TASK INPUTS START

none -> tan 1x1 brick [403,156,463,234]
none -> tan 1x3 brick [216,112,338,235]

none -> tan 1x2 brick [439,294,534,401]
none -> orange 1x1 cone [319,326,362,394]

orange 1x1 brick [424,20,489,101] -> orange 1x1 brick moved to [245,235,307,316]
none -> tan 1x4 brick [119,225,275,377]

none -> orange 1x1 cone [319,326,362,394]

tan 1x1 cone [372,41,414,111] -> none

TASK INPUTS END

- WORK ITEM -
Every line above should be duplicated exactly as it stands.

- RESULT FOR THIS TASK -
none -> tan 1x1 brick [403,156,463,234]
none -> tan 1x3 brick [216,112,338,235]

none -> tan 1x2 brick [439,294,534,401]
none -> orange 1x1 cone [319,326,362,394]

orange 1x1 brick [424,20,489,101] -> orange 1x1 brick moved to [245,235,307,316]
none -> tan 1x4 brick [119,225,275,377]

none -> orange 1x1 cone [319,326,362,394]

tan 1x1 cone [372,41,414,111] -> none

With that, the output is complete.